What this task involves → Repeat the data that follows verbatim. Images are not part of the copy.

Data shown →
__________________________________________________
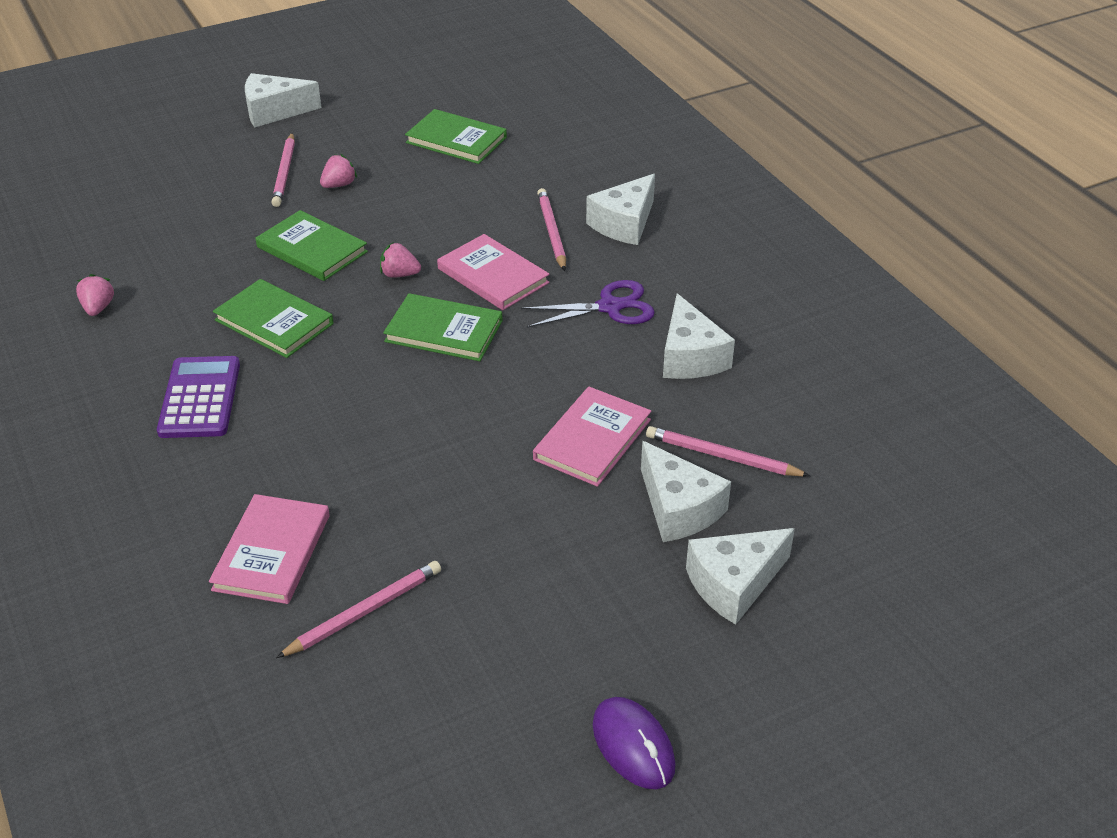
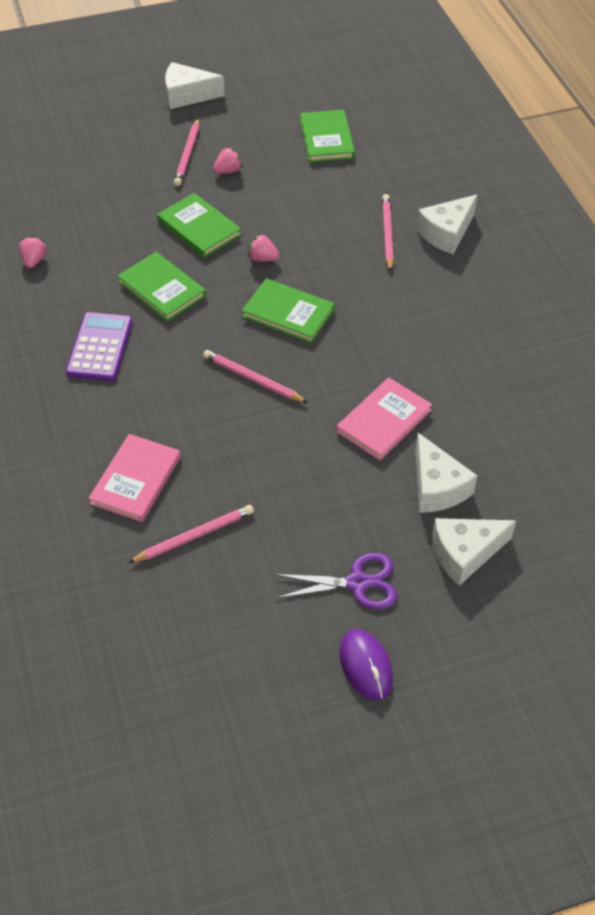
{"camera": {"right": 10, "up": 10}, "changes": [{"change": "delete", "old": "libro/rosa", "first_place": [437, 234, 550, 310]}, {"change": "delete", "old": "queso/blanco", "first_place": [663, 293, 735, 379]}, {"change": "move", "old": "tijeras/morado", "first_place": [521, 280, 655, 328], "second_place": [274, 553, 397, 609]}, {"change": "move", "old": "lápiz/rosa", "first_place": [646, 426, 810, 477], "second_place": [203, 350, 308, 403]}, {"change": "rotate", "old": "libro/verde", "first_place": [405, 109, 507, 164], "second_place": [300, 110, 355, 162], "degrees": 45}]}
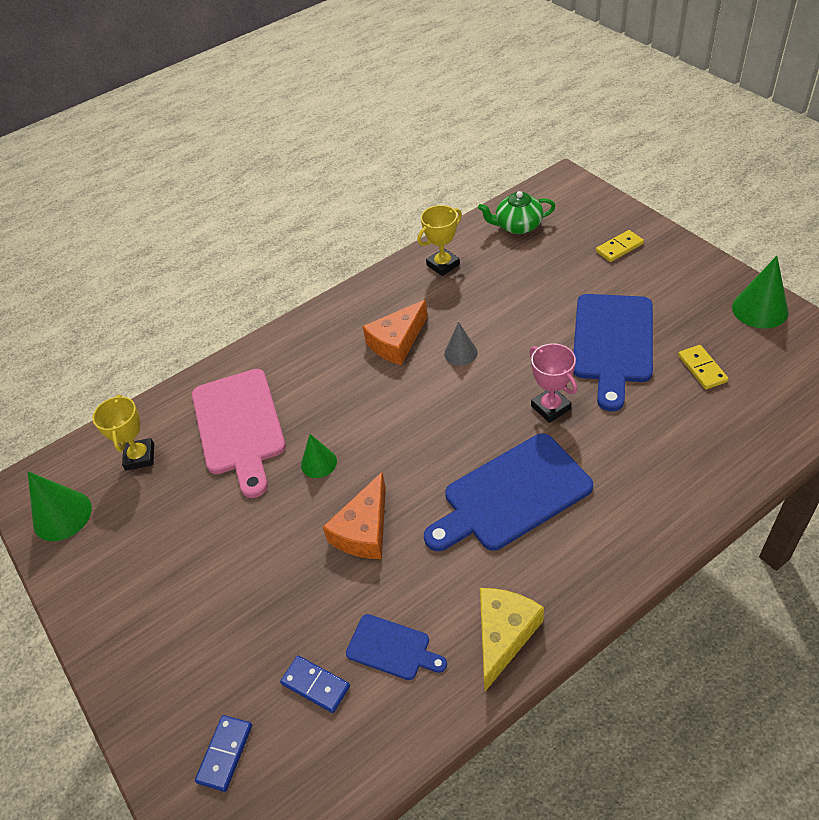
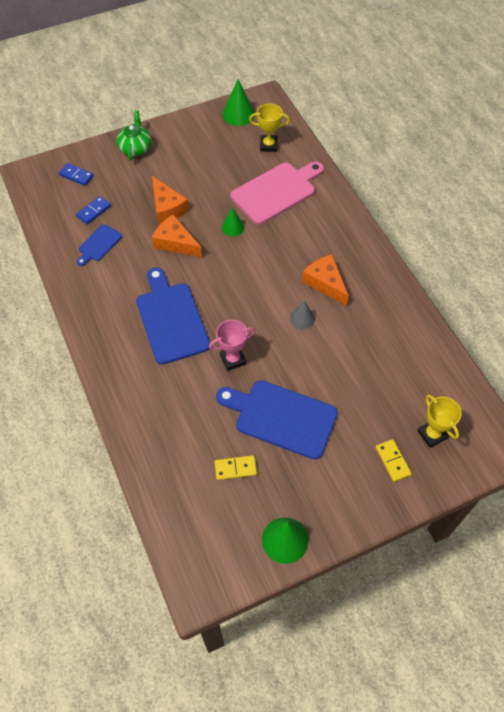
{"camera": {"right": 95, "up": 10}, "changes": [{"change": "delete", "old": "queso/amarillo", "first_place": [480, 588, 544, 691]}, {"change": "insert", "new": "queso/naranja", "second_place": [152, 176, 189, 224]}, {"change": "move", "old": "trofeo/amarillo", "first_place": [417, 205, 462, 276], "second_place": [418, 395, 462, 448]}, {"change": "move", "old": "tetera/verde", "first_place": [478, 191, 556, 234], "second_place": [117, 110, 151, 161]}, {"change": "rotate", "old": "tabla de cortar/rosa", "first_place": [192, 369, 286, 498], "second_place": [230, 162, 324, 225], "degrees": 150}]}
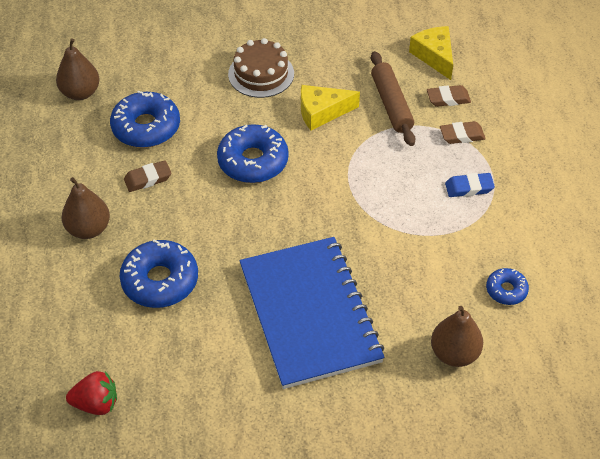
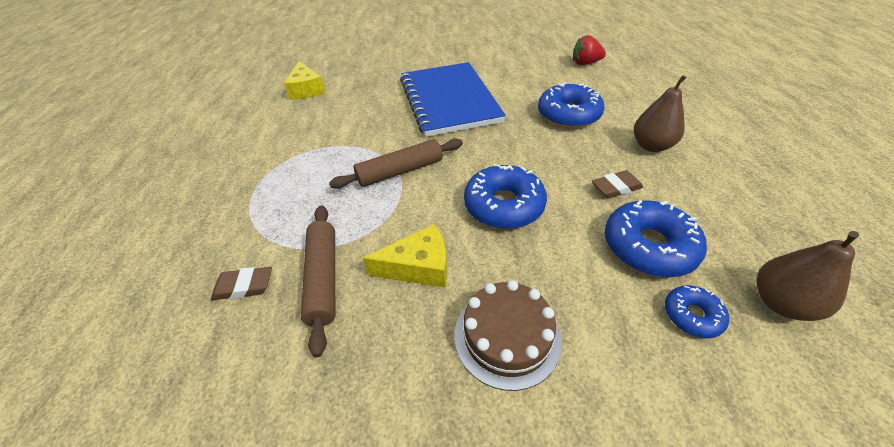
{"camera": {"right": -175, "up": -5}, "changes": [{"change": "delete", "old": "pera/marrón", "first_place": [431, 306, 483, 367]}, {"change": "delete", "old": "goma de borrar/marrón", "first_place": [440, 121, 486, 144]}, {"change": "delete", "old": "goma de borrar/azul", "first_place": [445, 173, 495, 197]}, {"change": "insert", "new": "rodillo/marrón", "second_place": [329, 138, 463, 189]}, {"change": "move", "old": "queso/amarillo", "first_place": [409, 26, 453, 80], "second_place": [284, 61, 326, 100]}, {"change": "move", "old": "rosquilla/azul", "first_place": [486, 268, 529, 305], "second_place": [665, 285, 729, 338]}]}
__________________________________________________
Task answer →
{"camera": {"right": 10, "up": 10}, "changes": [{"change": "delete", "old": "libro/rosa", "first_place": [437, 234, 550, 310]}, {"change": "delete", "old": "queso/blanco", "first_place": [663, 293, 735, 379]}, {"change": "move", "old": "tijeras/morado", "first_place": [521, 280, 655, 328], "second_place": [274, 553, 397, 609]}, {"change": "move", "old": "lápiz/rosa", "first_place": [646, 426, 810, 477], "second_place": [203, 350, 308, 403]}, {"change": "rotate", "old": "libro/verde", "first_place": [405, 109, 507, 164], "second_place": [300, 110, 355, 162], "degrees": 45}]}
{"camera": {"right": 95, "up": 10}, "changes": [{"change": "delete", "old": "queso/amarillo", "first_place": [480, 588, 544, 691]}, {"change": "insert", "new": "queso/naranja", "second_place": [152, 176, 189, 224]}, {"change": "move", "old": "trofeo/amarillo", "first_place": [417, 205, 462, 276], "second_place": [418, 395, 462, 448]}, {"change": "move", "old": "tetera/verde", "first_place": [478, 191, 556, 234], "second_place": [117, 110, 151, 161]}, {"change": "rotate", "old": "tabla de cortar/rosa", "first_place": [192, 369, 286, 498], "second_place": [230, 162, 324, 225], "degrees": 150}]}
{"camera": {"right": -175, "up": -5}, "changes": [{"change": "delete", "old": "pera/marrón", "first_place": [431, 306, 483, 367]}, {"change": "delete", "old": "goma de borrar/marrón", "first_place": [440, 121, 486, 144]}, {"change": "delete", "old": "goma de borrar/azul", "first_place": [445, 173, 495, 197]}, {"change": "insert", "new": "rodillo/marrón", "second_place": [329, 138, 463, 189]}, {"change": "move", "old": "queso/amarillo", "first_place": [409, 26, 453, 80], "second_place": [284, 61, 326, 100]}, {"change": "move", "old": "rosquilla/azul", "first_place": [486, 268, 529, 305], "second_place": [665, 285, 729, 338]}]}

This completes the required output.